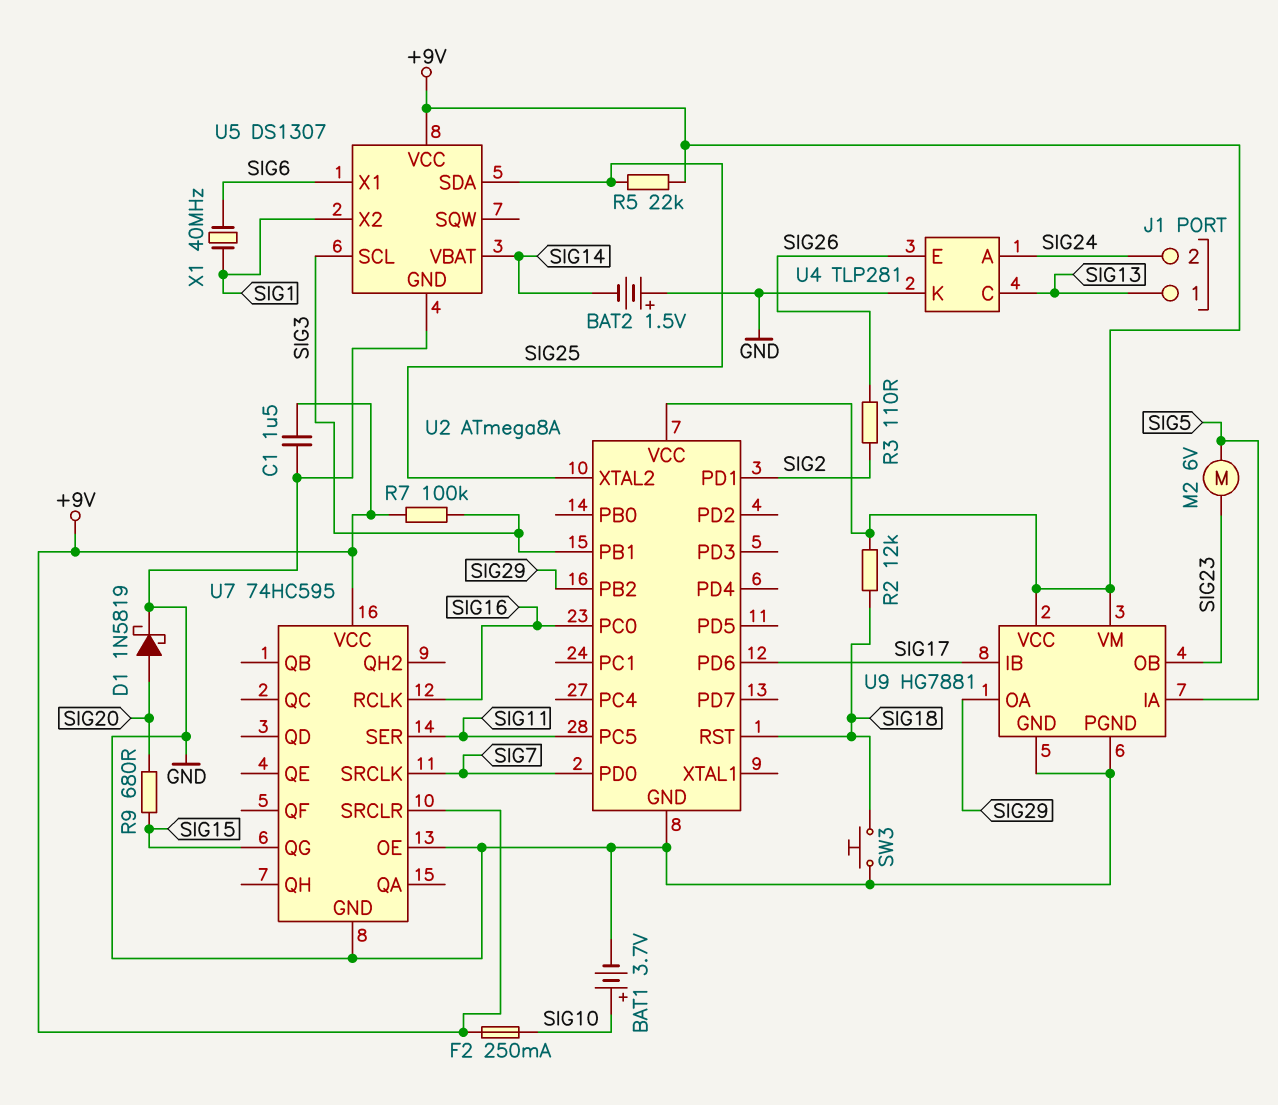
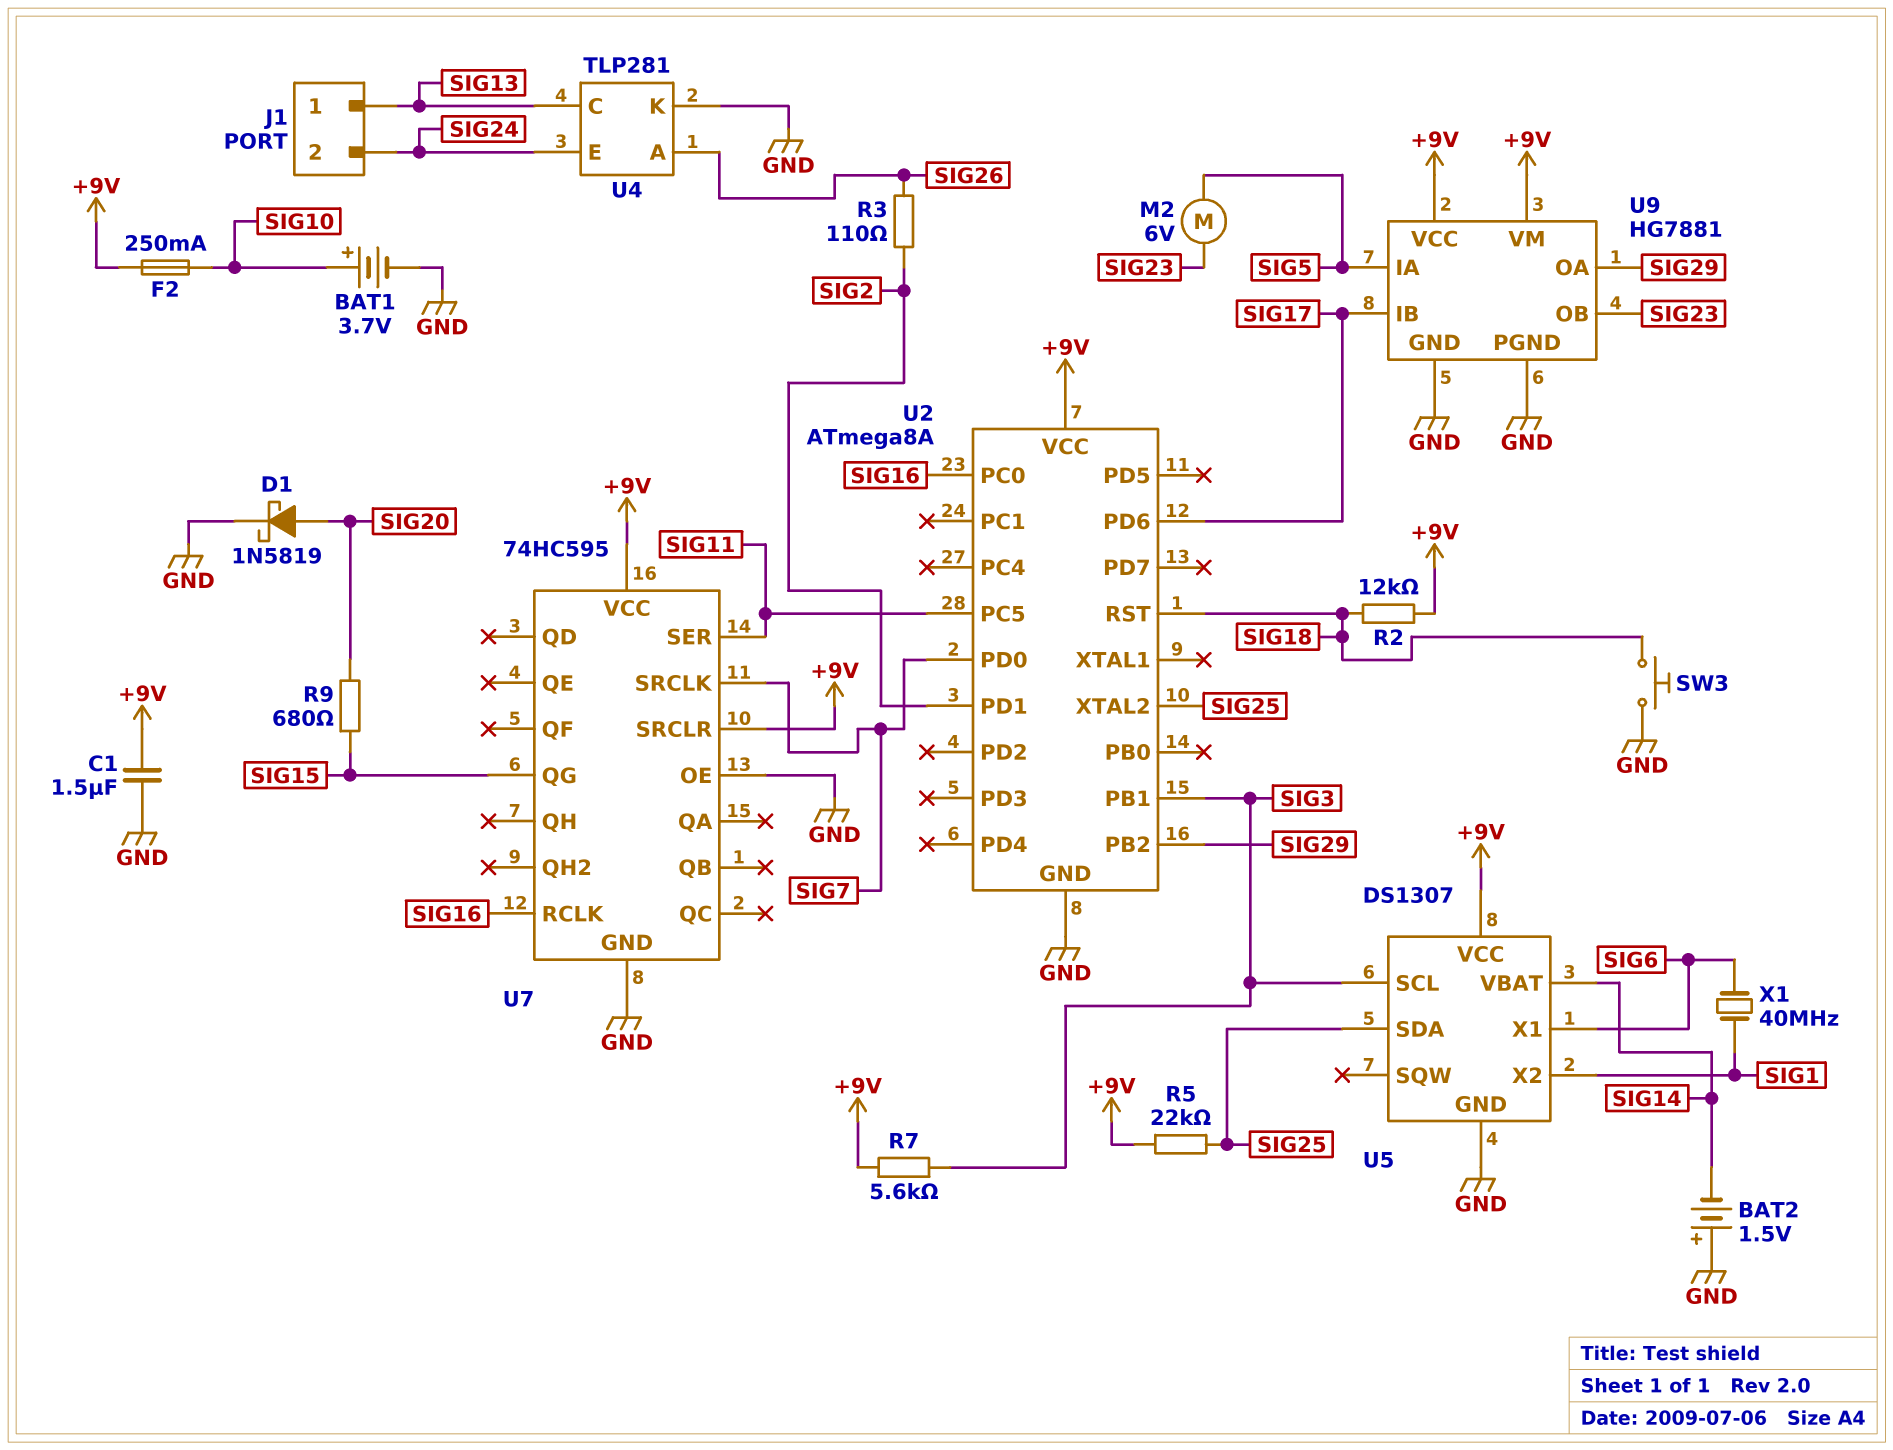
R7: 100k (+9V, SIG3) -> 5.6k (+9V, SIG3)
U4 pin A: SIG24 -> SIG26
U4 pin E: SIG26 -> SIG24

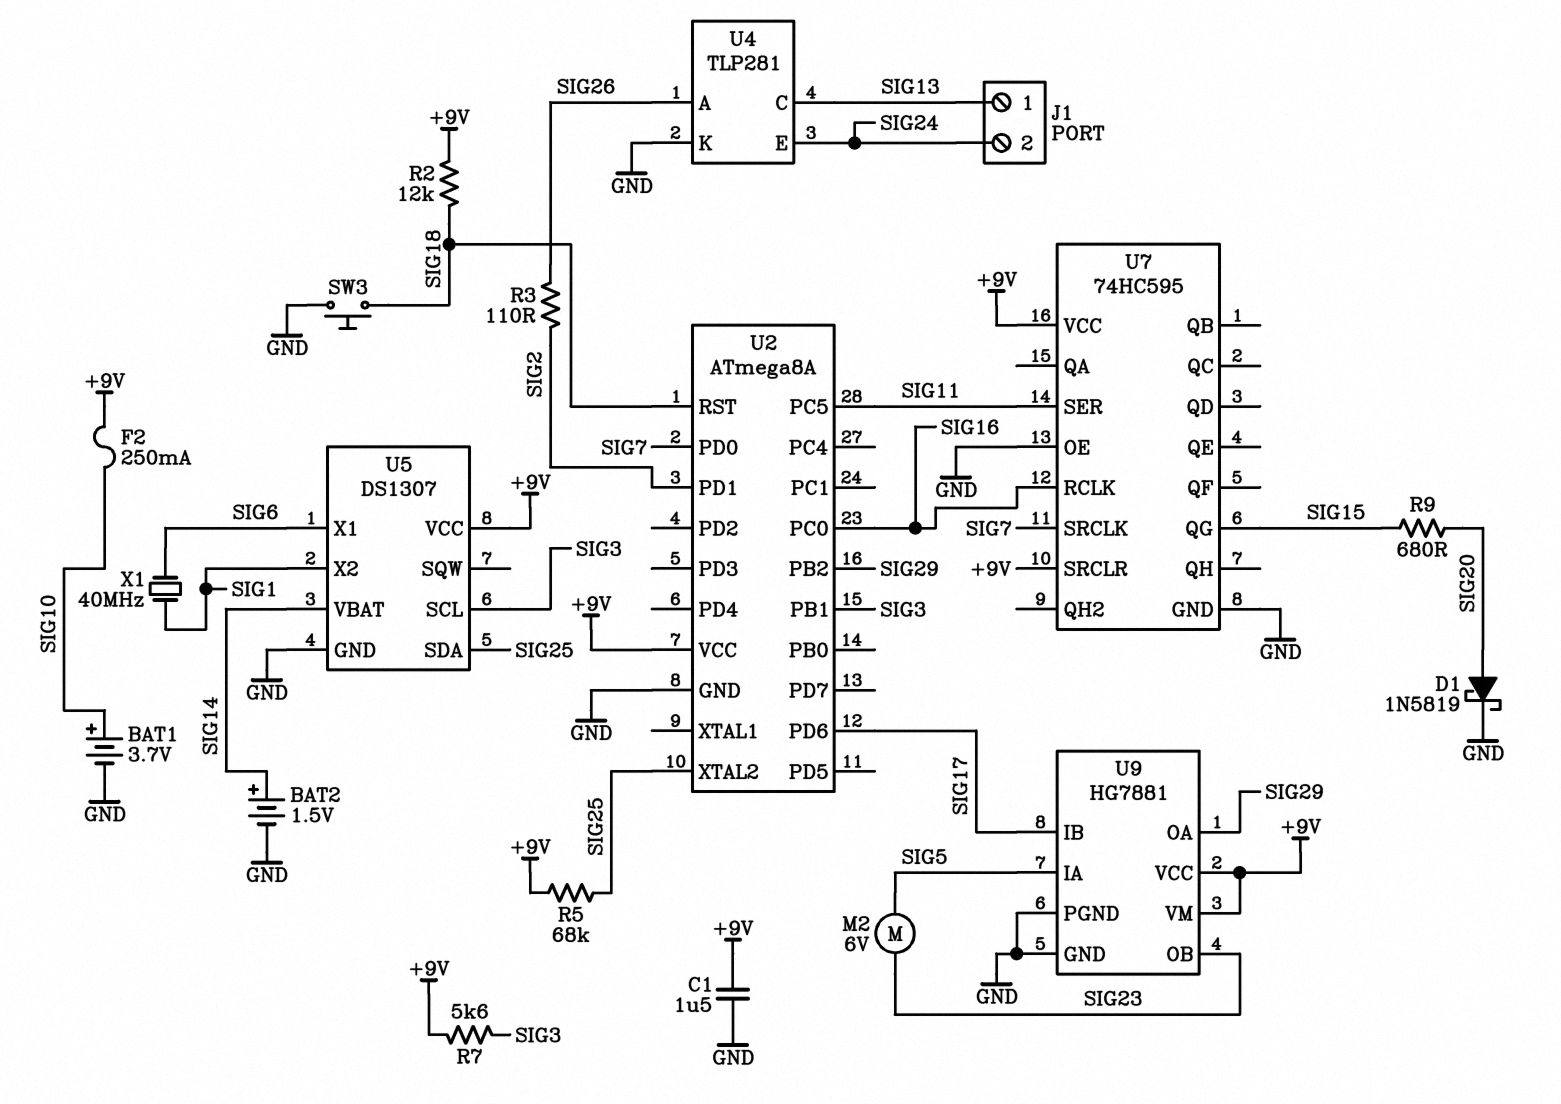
BAT2: 1.5V (plus GND, minus SIG14) -> 1.5V (plus SIG14, minus GND)
R5: 22k (+9V, SIG25) -> 68k (+9V, SIG25)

= = = = =

Pictures aside, retype the material exactly.

R7: 100k (+9V, SIG3) -> 5.6k (+9V, SIG3)
U4 pin A: SIG24 -> SIG26
U4 pin E: SIG26 -> SIG24

BAT2: 1.5V (plus GND, minus SIG14) -> 1.5V (plus SIG14, minus GND)
R5: 22k (+9V, SIG25) -> 68k (+9V, SIG25)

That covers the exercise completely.